> ACTIVITY: The listing below is to be copied exactly, with pictures excluded.
(Beginning of SUPPLIED RECORDS)
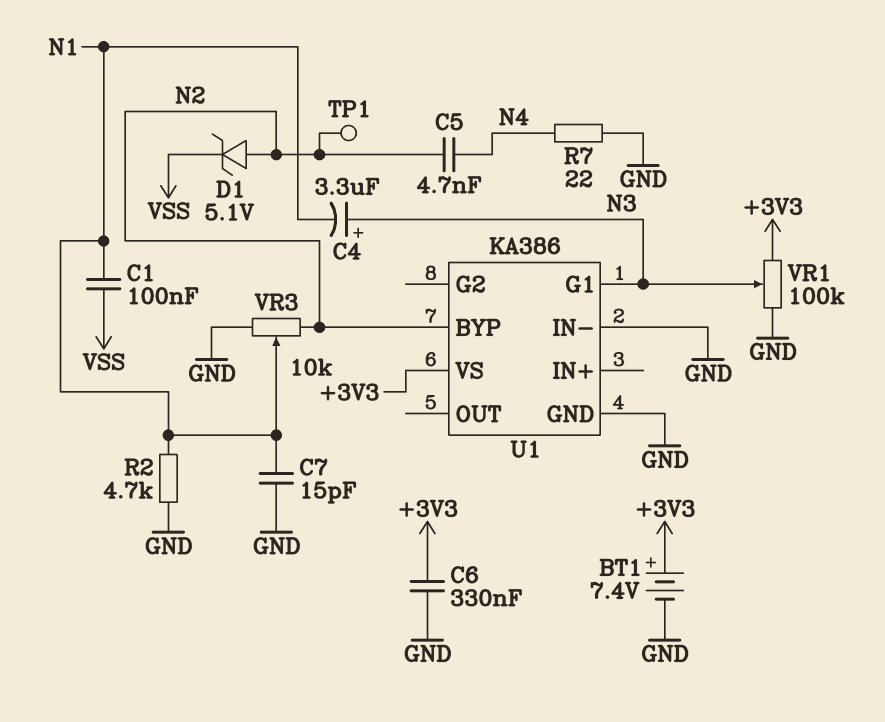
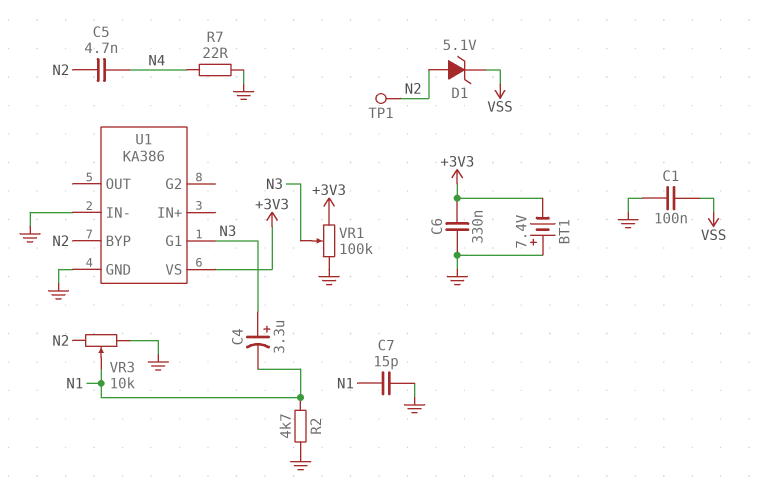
BT1: 7.4V (plus +3V3, minus GND) -> 7.4V (plus GND, minus +3V3)
C1: 100nF (N1, VSS) -> 100nF (GND, VSS)

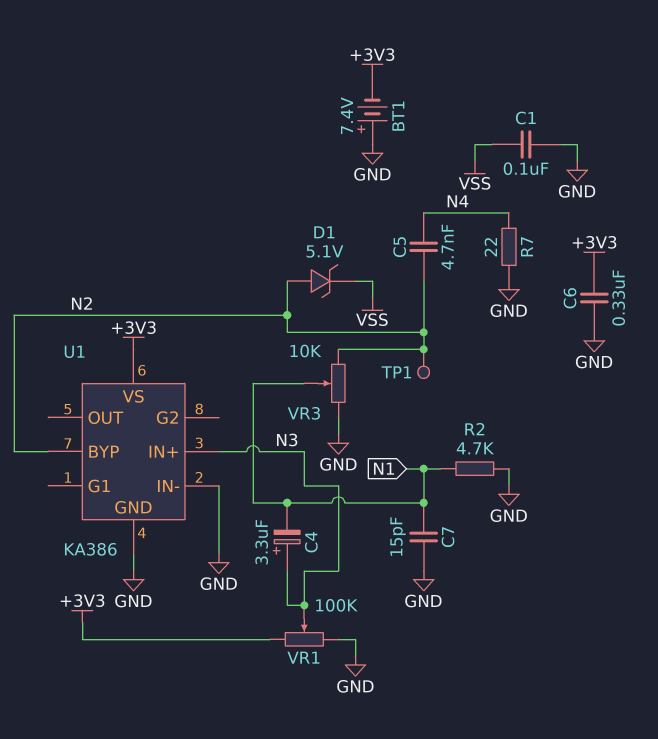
U1 pin G1: N3 -> none
U1 pin IN+: none -> N3

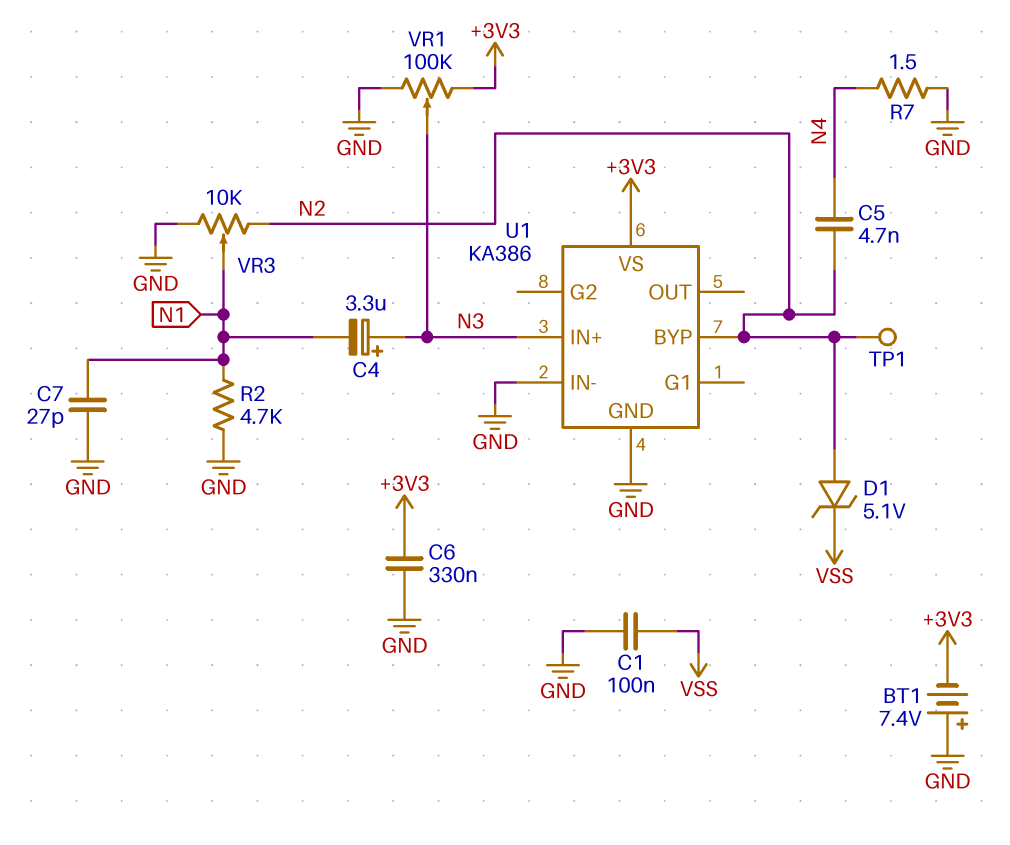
C7: 15pF (GND, N1) -> 27pF (GND, N1)
R7: 22 (GND, N4) -> 1.5 (GND, N4)

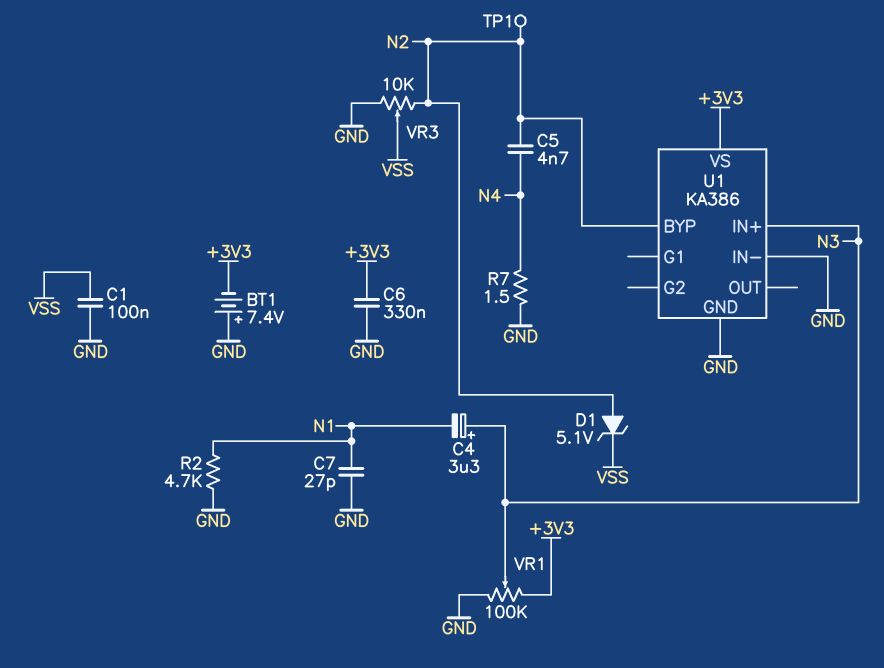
VR3: 10k (GND, N2, wiper N1) -> 10k (GND, N2, wiper VSS)

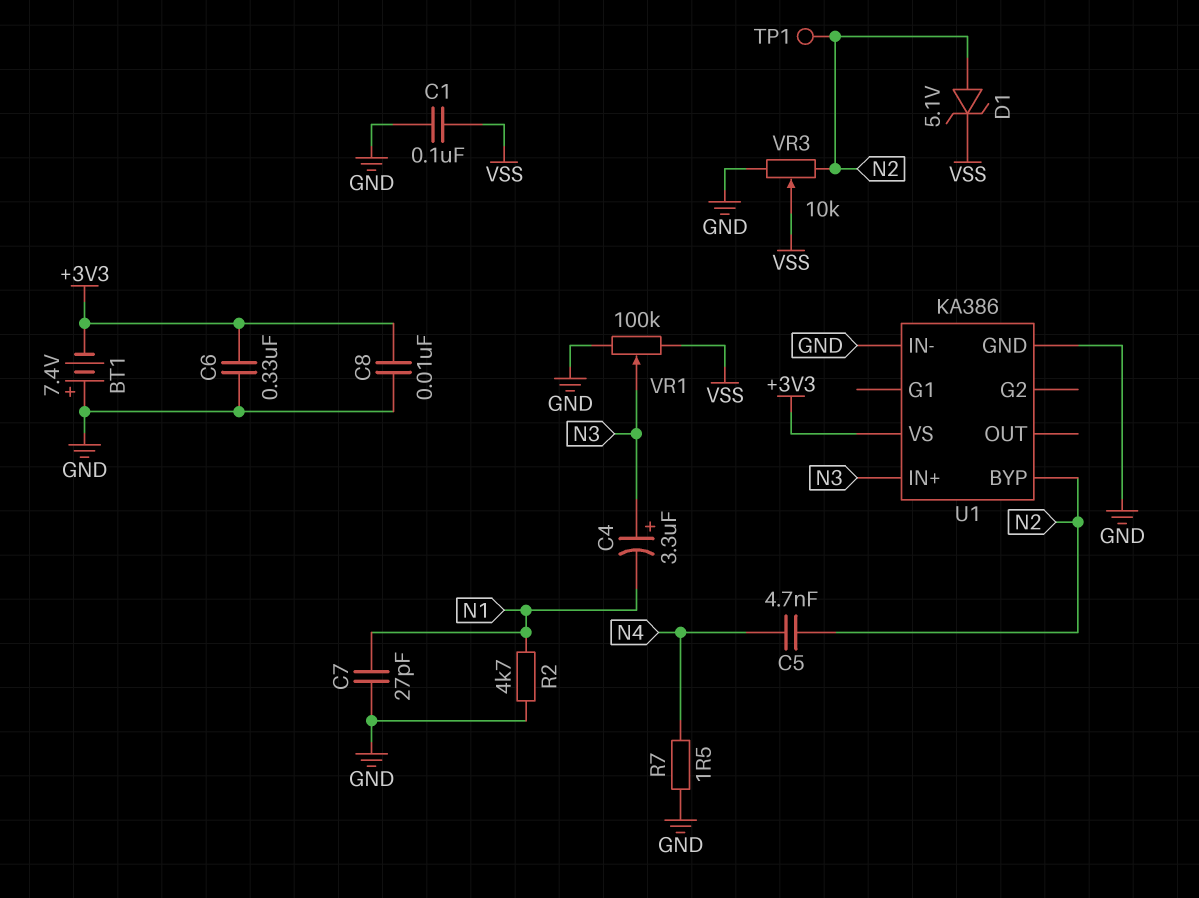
C8: none -> 10nF (+3V3, GND)
VR1: 100k (+3V3, GND, wiper N3) -> 100k (GND, VSS, wiper N3)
(End of SUPPLIED RECORDS)
> RESPONSE:
BT1: 7.4V (plus +3V3, minus GND) -> 7.4V (plus GND, minus +3V3)
C1: 100nF (N1, VSS) -> 100nF (GND, VSS)

U1 pin G1: N3 -> none
U1 pin IN+: none -> N3

C7: 15pF (GND, N1) -> 27pF (GND, N1)
R7: 22 (GND, N4) -> 1.5 (GND, N4)

VR3: 10k (GND, N2, wiper N1) -> 10k (GND, N2, wiper VSS)

C8: none -> 10nF (+3V3, GND)
VR1: 100k (+3V3, GND, wiper N3) -> 100k (GND, VSS, wiper N3)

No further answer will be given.